[Work task]:
Copy everything in the data below exactly except the pictures.

Segment Start: Data in this exercise

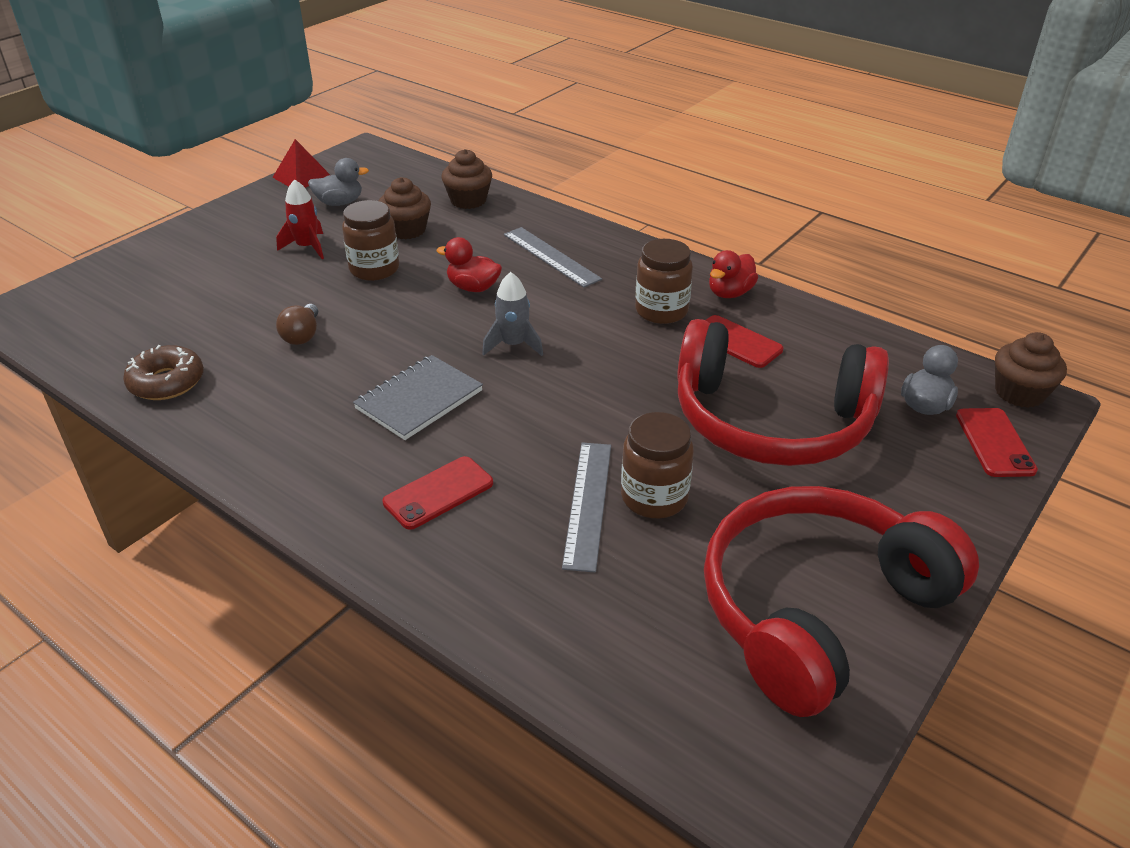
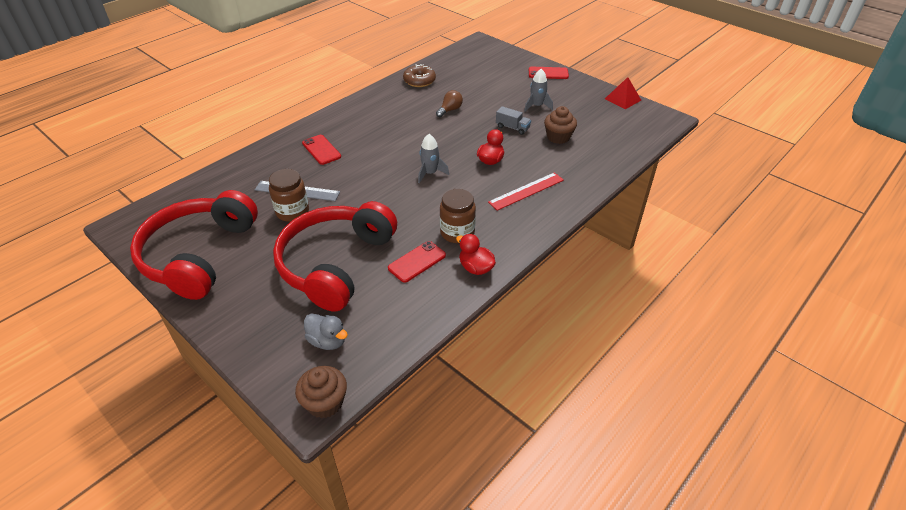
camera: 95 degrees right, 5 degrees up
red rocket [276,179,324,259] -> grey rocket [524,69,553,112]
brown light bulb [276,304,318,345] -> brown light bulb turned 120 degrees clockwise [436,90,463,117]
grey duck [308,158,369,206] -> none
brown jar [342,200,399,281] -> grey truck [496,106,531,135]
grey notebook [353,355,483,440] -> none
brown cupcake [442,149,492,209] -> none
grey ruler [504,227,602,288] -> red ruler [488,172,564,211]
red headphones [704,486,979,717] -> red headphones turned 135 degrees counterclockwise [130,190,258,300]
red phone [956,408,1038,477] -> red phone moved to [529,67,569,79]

Segment End: Data in this exercise

[Output of the task]:
camera: 95 degrees right, 5 degrees up
red rocket [276,179,324,259] -> grey rocket [524,69,553,112]
brown light bulb [276,304,318,345] -> brown light bulb turned 120 degrees clockwise [436,90,463,117]
grey duck [308,158,369,206] -> none
brown jar [342,200,399,281] -> grey truck [496,106,531,135]
grey notebook [353,355,483,440] -> none
brown cupcake [442,149,492,209] -> none
grey ruler [504,227,602,288] -> red ruler [488,172,564,211]
red headphones [704,486,979,717] -> red headphones turned 135 degrees counterclockwise [130,190,258,300]
red phone [956,408,1038,477] -> red phone moved to [529,67,569,79]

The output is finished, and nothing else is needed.